Search the records for the string "lamp", and show each line where it appears.

**Recorded information**:
····················

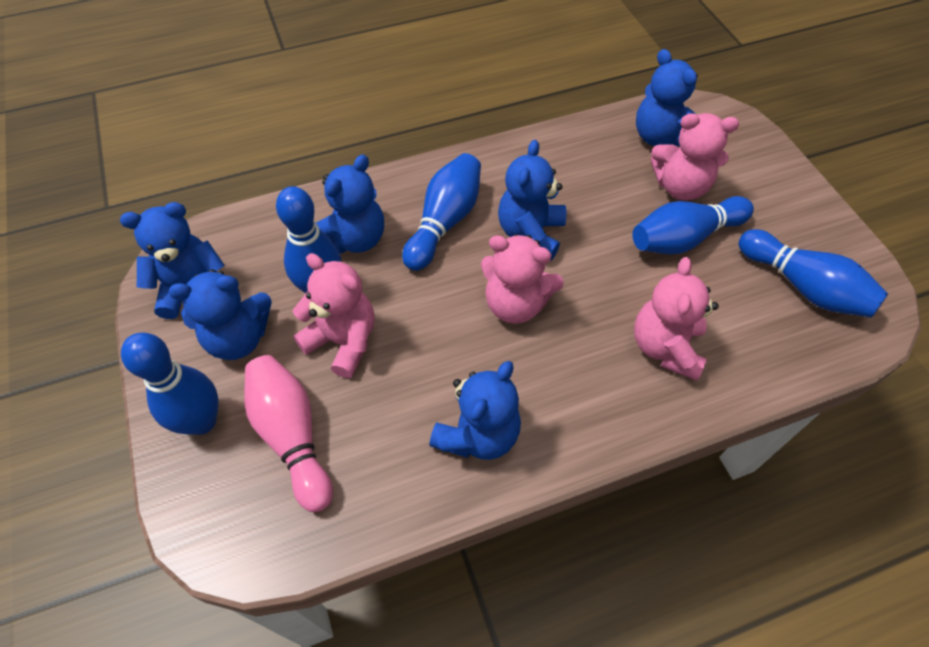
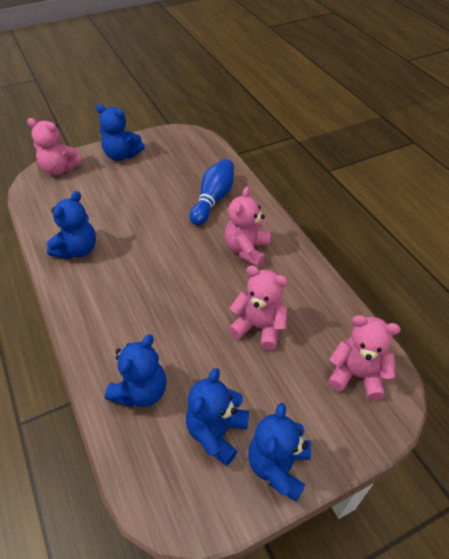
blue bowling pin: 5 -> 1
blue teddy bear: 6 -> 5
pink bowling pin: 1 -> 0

····················

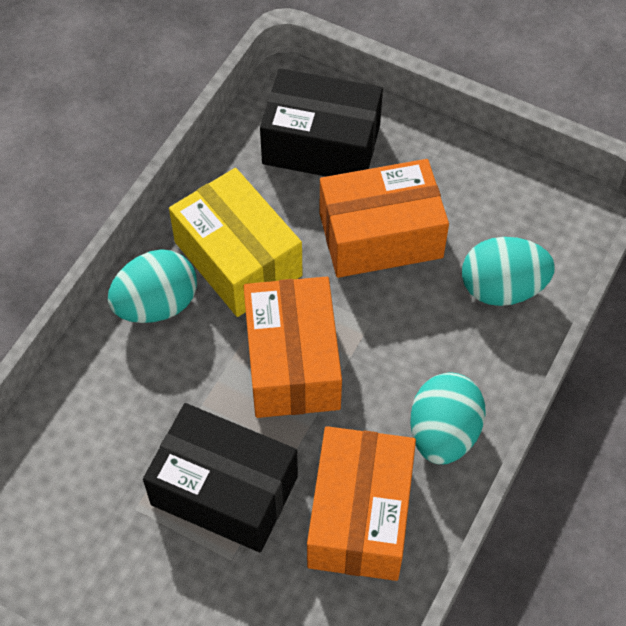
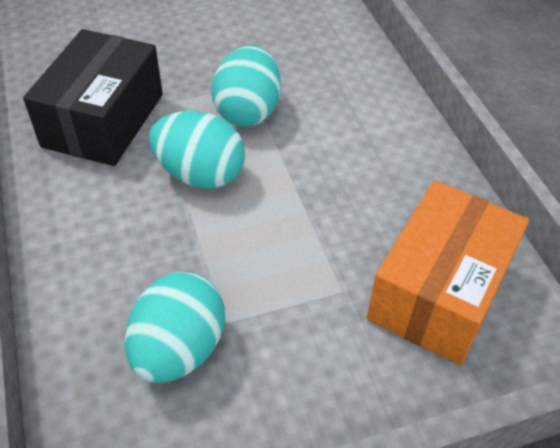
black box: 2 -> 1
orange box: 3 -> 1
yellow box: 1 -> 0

····················

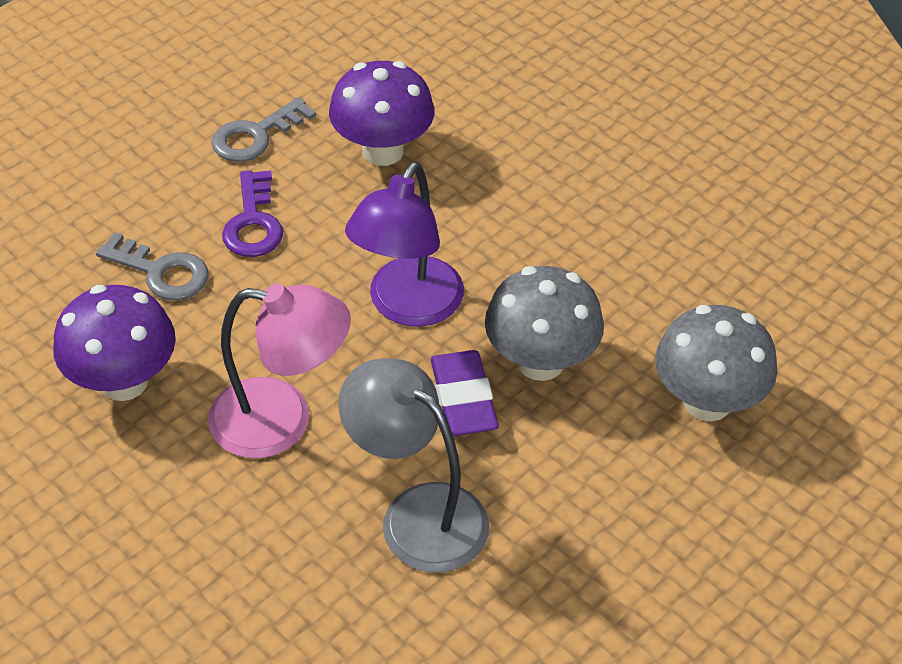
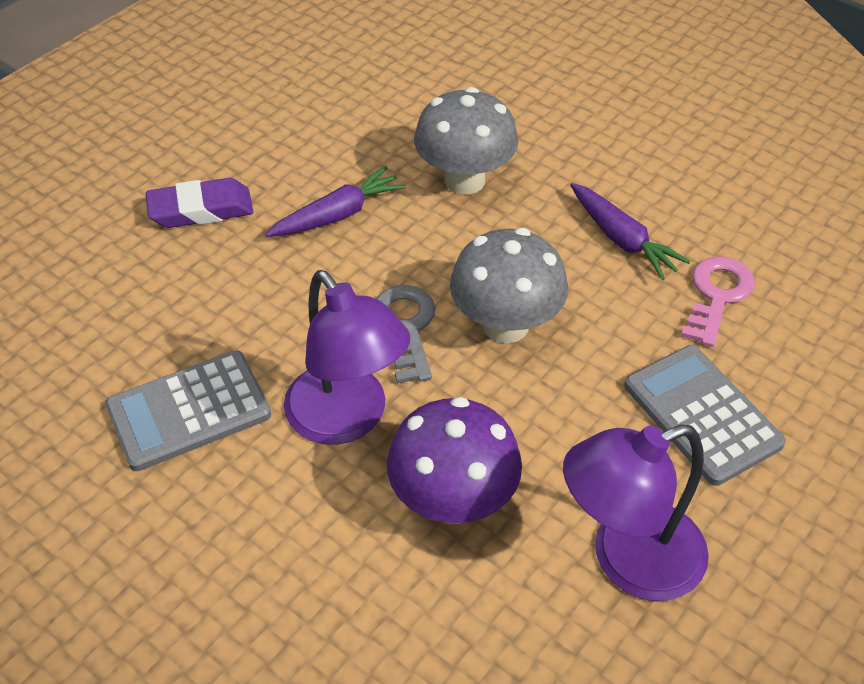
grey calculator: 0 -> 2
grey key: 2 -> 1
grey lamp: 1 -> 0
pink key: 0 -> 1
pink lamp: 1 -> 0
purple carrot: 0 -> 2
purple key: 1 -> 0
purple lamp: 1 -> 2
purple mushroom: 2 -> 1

····················

**Problem solution**:
grey lamp: 1 -> 0
pink lamp: 1 -> 0
purple lamp: 1 -> 2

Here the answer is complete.